- [EXERCISE AIM]: Filter this data down to the lines that hold "none", and copy them.

- [RECORDED INFORMATION]:
┄┄┄┄┄┄┄┄┄┄

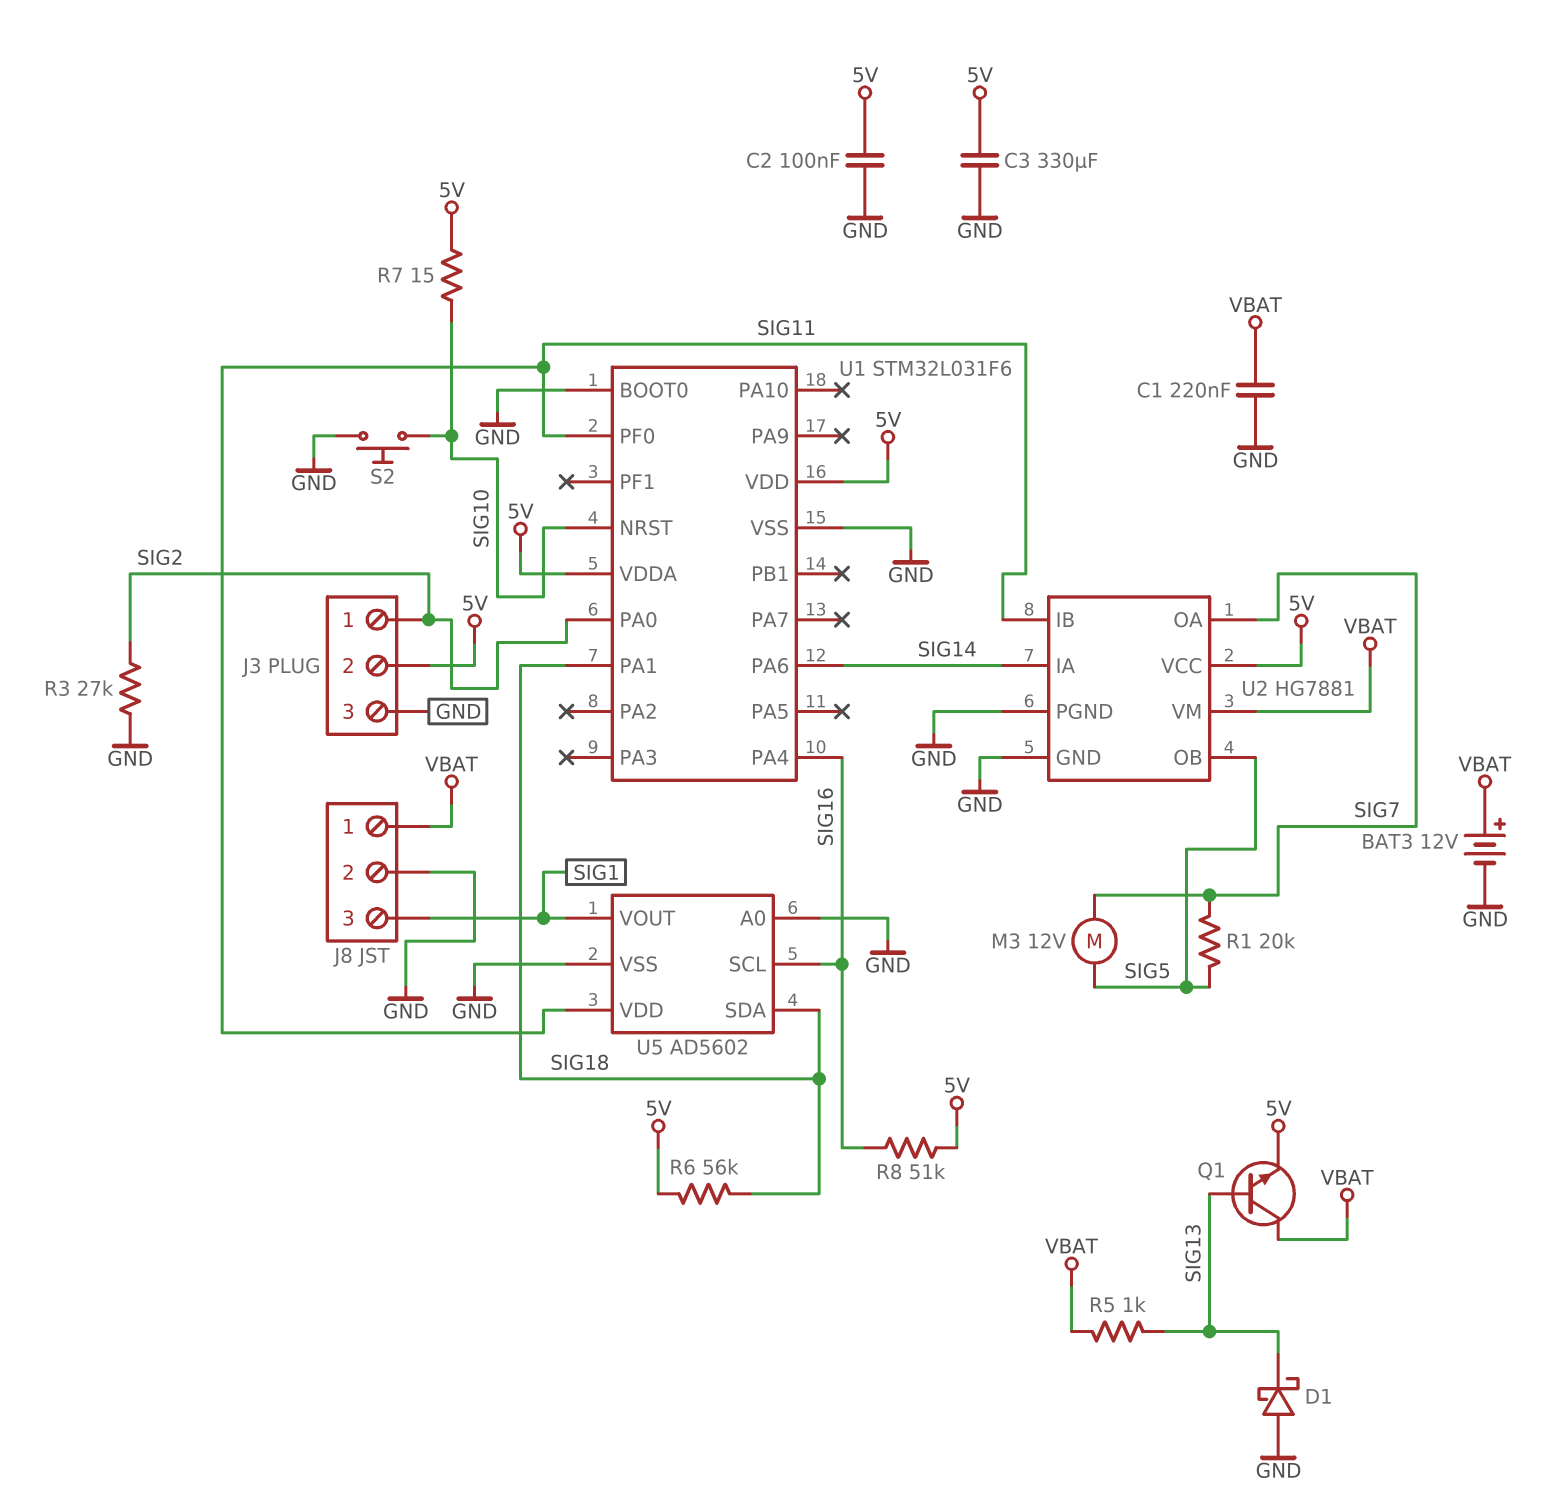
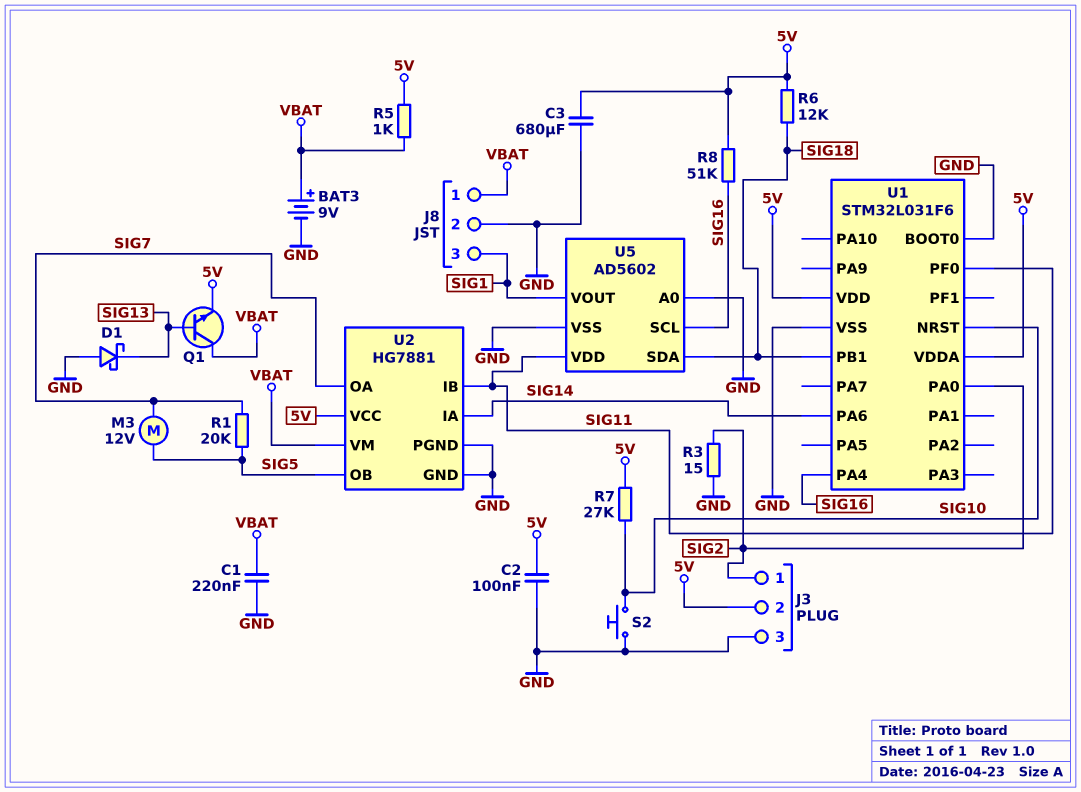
BAT3: 12V (plus VBAT, minus GND) -> 9V (plus VBAT, minus GND)
C3: 330uF (5V, GND) -> 680uF (5V, GND)
R3: 27k (GND, SIG2) -> 15 (GND, SIG2)
R5: 1k (SIG13, VBAT) -> 1k (5V, VBAT)
R6: 56k (5V, SIG18) -> 12k (5V, SIG18)
R7: 15 (5V, SIG10) -> 27k (5V, SIG10)
U1 pin PA1: SIG18 -> none
U1 pin PB1: none -> SIG18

┄┄┄┄┄┄┄┄┄┄

- [WORKED SOLUTION]:
U1 pin PA1: SIG18 -> none
U1 pin PB1: none -> SIG18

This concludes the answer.